Task
The required output is the line that contains "orange cup: 4 -> 5" and every line after it, each written out exactly, up to the end of the entries.

*** Source material Section Begins ***

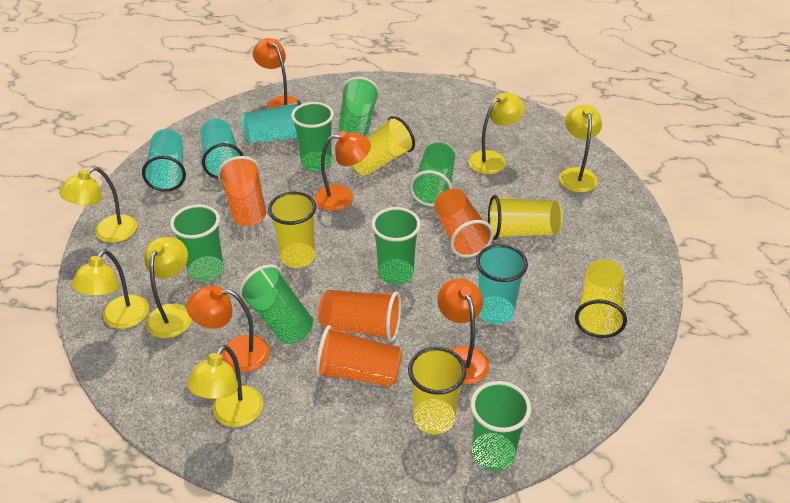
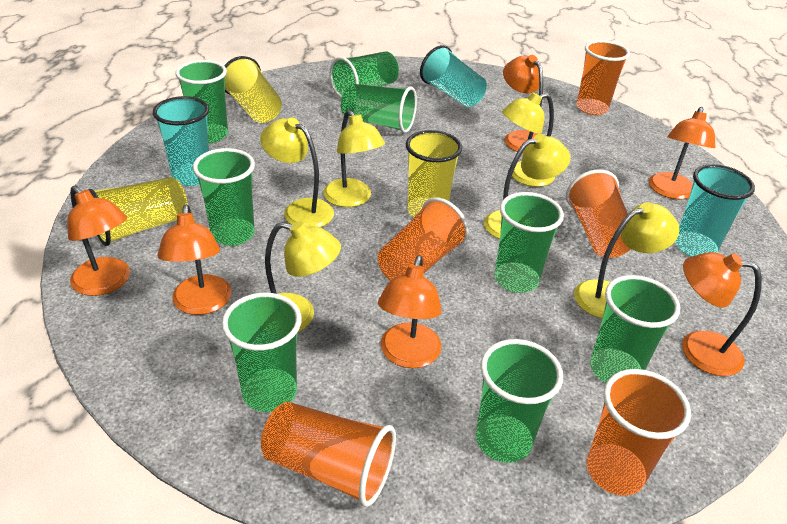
green cup: 7 -> 8
orange cup: 4 -> 5
orange lamp: 4 -> 6
turquoise cup: 4 -> 3
yellow cup: 5 -> 3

*** Source material Section Ends ***

Solution to the exercise
orange cup: 4 -> 5
orange lamp: 4 -> 6
turquoise cup: 4 -> 3
yellow cup: 5 -> 3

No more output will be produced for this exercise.